• **WHAT THE TASK ASKS**
Pick out and copy each line of the data that contains the string "kern". Case counts.

Dataset items
-=-=-
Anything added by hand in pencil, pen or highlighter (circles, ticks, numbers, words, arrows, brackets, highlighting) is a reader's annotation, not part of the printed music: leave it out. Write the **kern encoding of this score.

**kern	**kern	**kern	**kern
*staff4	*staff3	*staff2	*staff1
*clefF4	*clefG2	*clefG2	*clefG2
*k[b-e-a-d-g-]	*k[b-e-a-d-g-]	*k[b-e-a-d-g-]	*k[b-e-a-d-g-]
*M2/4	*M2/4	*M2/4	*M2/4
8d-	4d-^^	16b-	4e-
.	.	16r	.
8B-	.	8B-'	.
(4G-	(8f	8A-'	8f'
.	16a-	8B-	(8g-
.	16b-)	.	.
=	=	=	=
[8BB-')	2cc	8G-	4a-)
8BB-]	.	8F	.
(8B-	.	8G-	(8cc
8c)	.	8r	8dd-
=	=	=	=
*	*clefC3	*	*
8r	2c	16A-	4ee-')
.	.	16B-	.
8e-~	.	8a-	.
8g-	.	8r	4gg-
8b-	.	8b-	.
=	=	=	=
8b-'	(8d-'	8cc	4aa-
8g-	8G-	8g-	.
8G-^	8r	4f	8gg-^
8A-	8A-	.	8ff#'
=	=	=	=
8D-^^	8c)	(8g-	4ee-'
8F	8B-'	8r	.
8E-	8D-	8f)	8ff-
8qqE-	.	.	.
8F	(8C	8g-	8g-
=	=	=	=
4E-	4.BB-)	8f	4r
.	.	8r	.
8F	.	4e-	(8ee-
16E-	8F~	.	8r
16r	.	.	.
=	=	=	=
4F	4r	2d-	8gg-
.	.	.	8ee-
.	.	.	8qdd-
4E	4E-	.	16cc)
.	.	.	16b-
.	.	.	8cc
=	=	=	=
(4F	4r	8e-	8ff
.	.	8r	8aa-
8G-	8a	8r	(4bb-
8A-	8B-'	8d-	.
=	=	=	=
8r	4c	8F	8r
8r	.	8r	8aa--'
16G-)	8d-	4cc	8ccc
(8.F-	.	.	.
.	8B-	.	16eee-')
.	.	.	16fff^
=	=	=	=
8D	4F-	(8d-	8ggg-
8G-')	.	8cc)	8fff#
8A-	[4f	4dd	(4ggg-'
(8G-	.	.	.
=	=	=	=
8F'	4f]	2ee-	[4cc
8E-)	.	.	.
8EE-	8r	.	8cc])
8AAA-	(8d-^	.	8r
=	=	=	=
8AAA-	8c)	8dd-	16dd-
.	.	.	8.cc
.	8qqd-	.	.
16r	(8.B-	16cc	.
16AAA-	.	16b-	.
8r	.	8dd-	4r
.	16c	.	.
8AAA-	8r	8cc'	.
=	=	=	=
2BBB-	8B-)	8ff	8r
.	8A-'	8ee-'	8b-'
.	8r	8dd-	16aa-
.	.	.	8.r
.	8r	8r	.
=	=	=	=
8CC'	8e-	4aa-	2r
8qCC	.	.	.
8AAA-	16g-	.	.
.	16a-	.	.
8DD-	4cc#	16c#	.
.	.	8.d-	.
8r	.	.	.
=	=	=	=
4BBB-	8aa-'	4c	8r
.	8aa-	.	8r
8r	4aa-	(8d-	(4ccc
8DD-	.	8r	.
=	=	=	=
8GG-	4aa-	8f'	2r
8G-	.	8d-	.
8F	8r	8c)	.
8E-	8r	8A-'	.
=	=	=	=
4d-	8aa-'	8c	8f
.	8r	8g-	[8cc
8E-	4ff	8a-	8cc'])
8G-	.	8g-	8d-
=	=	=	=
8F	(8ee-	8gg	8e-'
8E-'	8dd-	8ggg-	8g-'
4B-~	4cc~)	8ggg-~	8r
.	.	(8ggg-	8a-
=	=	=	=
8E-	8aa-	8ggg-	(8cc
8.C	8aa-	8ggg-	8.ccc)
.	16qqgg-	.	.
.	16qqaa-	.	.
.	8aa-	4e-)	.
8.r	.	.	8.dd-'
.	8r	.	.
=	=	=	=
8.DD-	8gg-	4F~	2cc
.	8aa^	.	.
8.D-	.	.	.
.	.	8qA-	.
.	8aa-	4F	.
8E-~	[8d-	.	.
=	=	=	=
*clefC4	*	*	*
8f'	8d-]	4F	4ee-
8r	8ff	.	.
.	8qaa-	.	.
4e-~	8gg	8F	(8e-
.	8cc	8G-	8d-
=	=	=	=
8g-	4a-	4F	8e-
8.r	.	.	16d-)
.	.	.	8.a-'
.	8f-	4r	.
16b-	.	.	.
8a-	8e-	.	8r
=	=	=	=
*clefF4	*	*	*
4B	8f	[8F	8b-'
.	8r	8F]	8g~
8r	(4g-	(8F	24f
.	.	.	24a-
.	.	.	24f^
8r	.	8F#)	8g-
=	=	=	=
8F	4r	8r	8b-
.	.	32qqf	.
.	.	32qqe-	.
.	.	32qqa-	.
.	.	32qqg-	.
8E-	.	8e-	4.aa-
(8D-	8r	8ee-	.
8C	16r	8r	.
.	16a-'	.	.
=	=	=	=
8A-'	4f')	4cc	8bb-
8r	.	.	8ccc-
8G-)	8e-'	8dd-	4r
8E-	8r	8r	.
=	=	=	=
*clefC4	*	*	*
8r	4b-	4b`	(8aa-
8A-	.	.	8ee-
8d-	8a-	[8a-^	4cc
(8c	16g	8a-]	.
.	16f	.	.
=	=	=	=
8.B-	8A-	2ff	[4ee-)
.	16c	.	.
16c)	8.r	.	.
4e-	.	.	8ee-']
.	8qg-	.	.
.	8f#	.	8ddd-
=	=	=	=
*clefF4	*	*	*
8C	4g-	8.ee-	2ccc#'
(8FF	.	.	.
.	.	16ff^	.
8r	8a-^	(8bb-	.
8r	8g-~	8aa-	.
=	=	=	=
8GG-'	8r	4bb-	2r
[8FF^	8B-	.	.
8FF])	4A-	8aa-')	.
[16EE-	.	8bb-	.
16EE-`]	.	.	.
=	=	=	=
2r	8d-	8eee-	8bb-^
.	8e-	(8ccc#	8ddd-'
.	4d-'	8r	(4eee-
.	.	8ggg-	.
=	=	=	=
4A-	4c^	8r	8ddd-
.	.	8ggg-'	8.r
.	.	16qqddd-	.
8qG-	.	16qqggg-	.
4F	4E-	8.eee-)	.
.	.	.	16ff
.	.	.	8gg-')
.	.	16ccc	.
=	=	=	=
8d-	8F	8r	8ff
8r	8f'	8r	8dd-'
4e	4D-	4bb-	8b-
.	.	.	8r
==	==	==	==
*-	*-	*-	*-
-=-=-
• **EXERCISE SOLUTION**
Anything added by hand in pencil, pen or highlighter (circles, ticks, numbers, words, arrows, brackets, highlighting) is a reader's annotation, not part of the printed music: leave it out. Write the **kern encoding of this score.
**kern	**kern	**kern	**kern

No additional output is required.